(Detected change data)
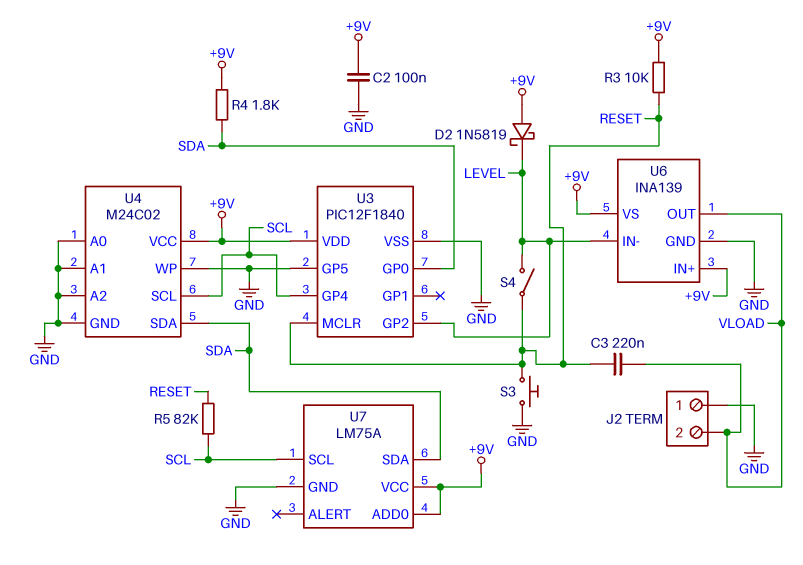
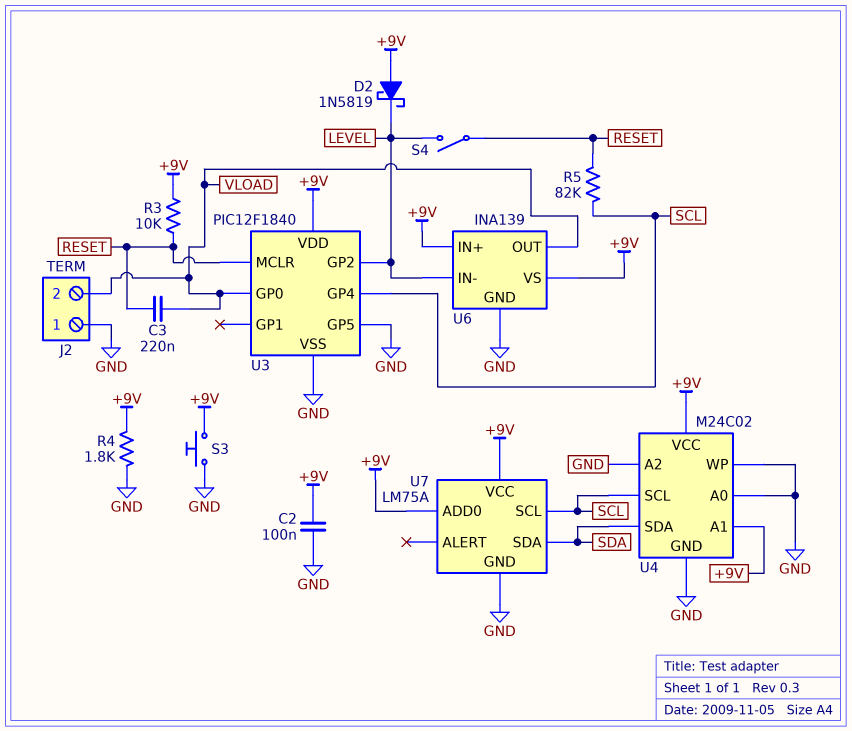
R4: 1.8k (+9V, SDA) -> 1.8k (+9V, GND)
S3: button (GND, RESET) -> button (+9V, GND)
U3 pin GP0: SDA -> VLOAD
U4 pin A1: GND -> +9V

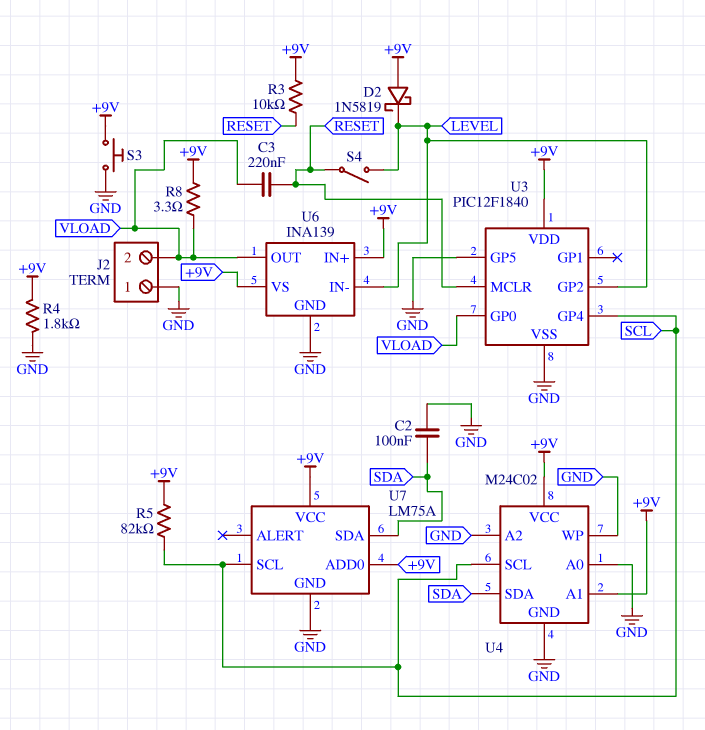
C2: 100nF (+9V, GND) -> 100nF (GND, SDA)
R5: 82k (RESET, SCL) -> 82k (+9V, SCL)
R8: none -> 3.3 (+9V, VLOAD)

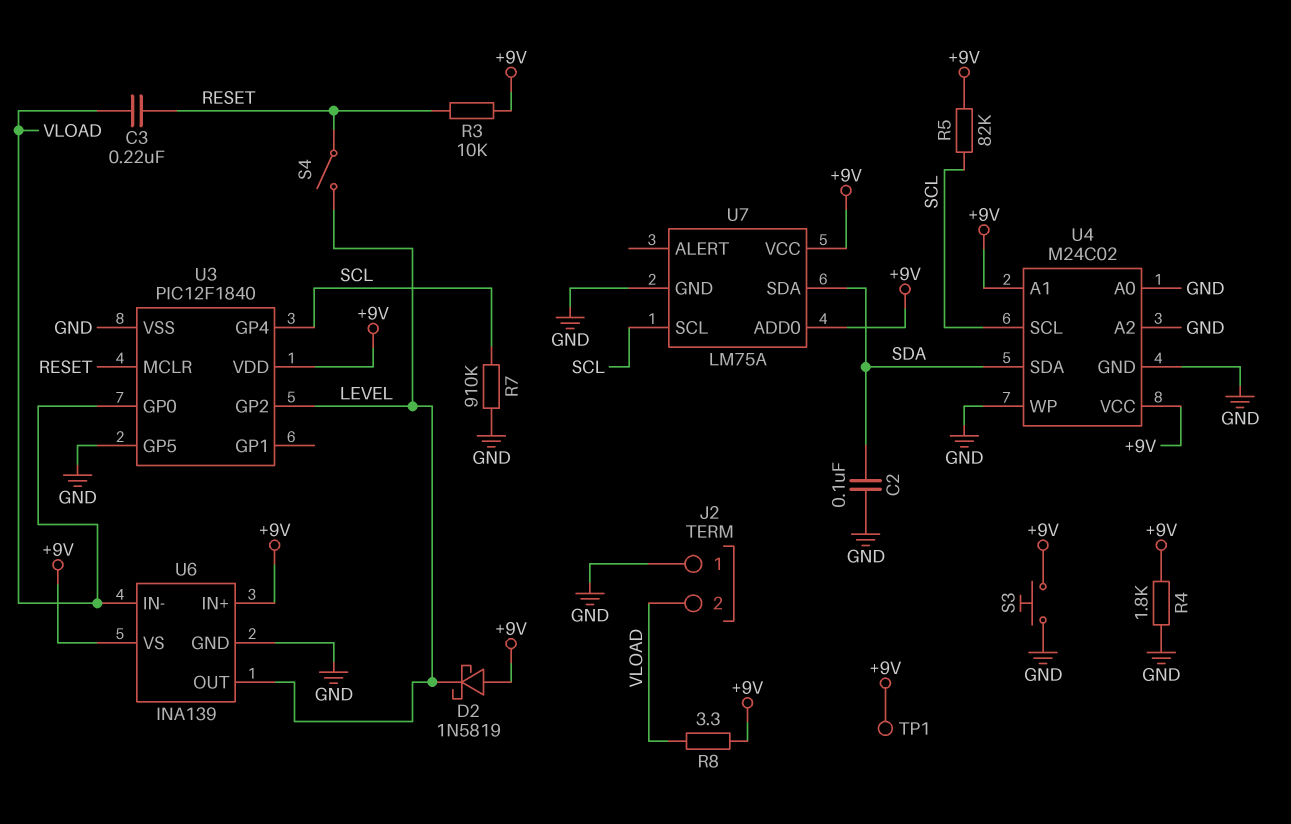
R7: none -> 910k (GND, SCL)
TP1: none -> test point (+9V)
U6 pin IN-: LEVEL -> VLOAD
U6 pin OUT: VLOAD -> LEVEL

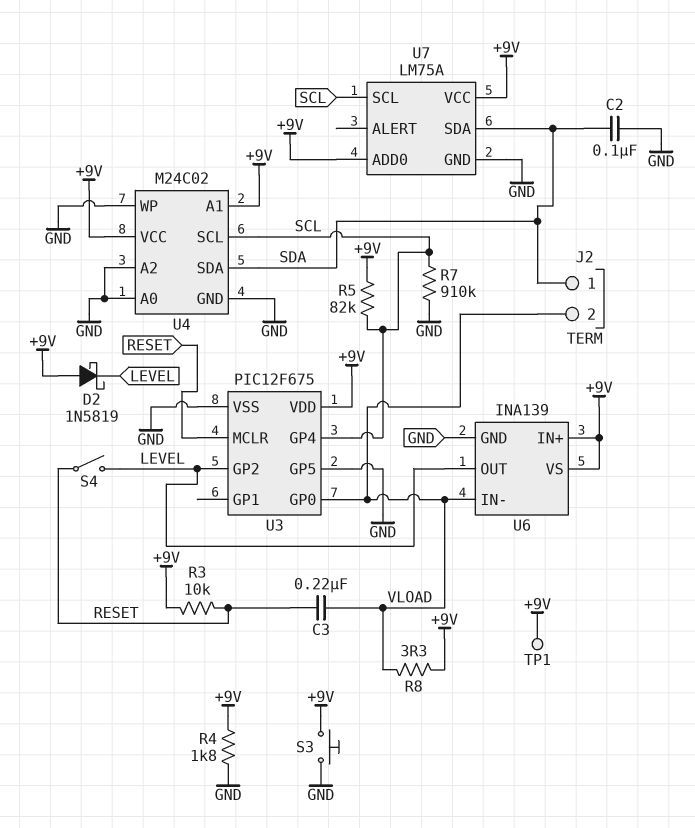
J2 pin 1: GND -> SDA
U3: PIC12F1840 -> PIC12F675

◆ Brief ◆
From the line containing "S3: button (GND, RESET) -> button (+9V, GND)" to the final line of the entries, both included, transcribe every line exactly, omit the pictures, and add nothing more.

◆ Written answer ◆
S3: button (GND, RESET) -> button (+9V, GND)
U3 pin GP0: SDA -> VLOAD
U4 pin A1: GND -> +9V

C2: 100nF (+9V, GND) -> 100nF (GND, SDA)
R5: 82k (RESET, SCL) -> 82k (+9V, SCL)
R8: none -> 3.3 (+9V, VLOAD)

R7: none -> 910k (GND, SCL)
TP1: none -> test point (+9V)
U6 pin IN-: LEVEL -> VLOAD
U6 pin OUT: VLOAD -> LEVEL

J2 pin 1: GND -> SDA
U3: PIC12F1840 -> PIC12F675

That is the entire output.